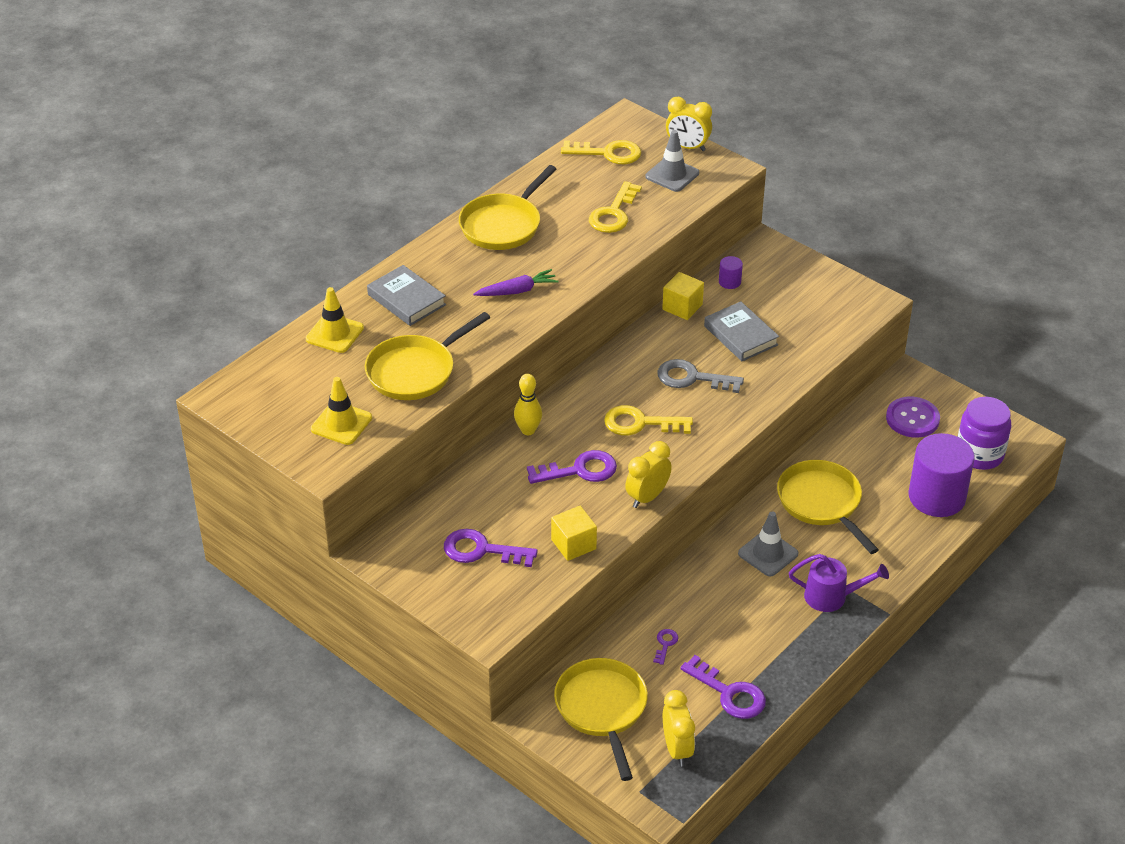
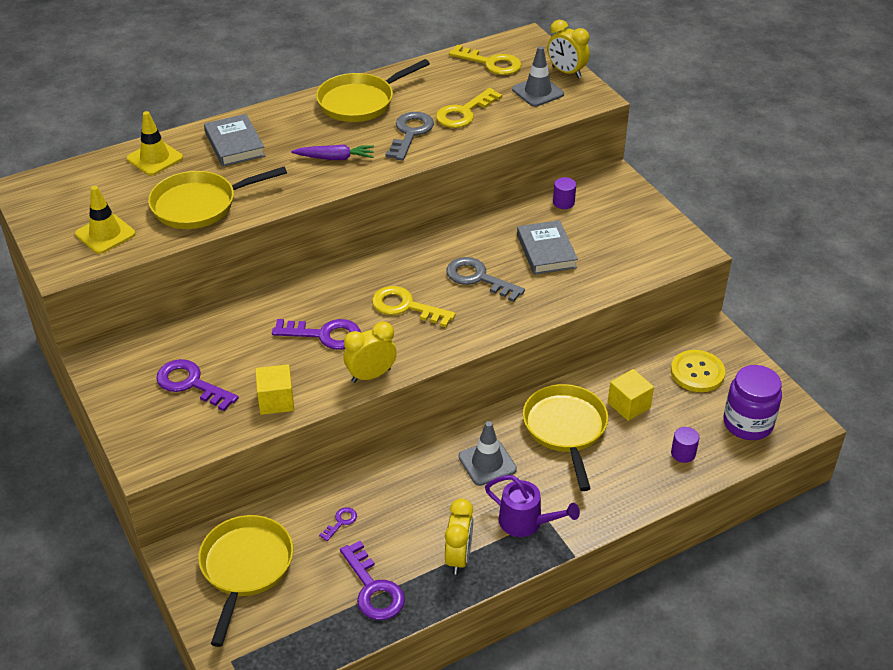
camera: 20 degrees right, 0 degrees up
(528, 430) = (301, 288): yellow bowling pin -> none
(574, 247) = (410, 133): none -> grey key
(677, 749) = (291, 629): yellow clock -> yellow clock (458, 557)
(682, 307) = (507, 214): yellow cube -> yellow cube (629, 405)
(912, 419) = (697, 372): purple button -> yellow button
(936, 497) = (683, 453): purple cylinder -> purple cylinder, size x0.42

+===+

- Problem to solve -
Could you repeat all of the entries exactly, without the pictures?

- Response area -
camera: 20 degrees right, 0 degrees up
(528, 430) = (301, 288): yellow bowling pin -> none
(574, 247) = (410, 133): none -> grey key
(677, 749) = (291, 629): yellow clock -> yellow clock (458, 557)
(682, 307) = (507, 214): yellow cube -> yellow cube (629, 405)
(912, 419) = (697, 372): purple button -> yellow button
(936, 497) = (683, 453): purple cylinder -> purple cylinder, size x0.42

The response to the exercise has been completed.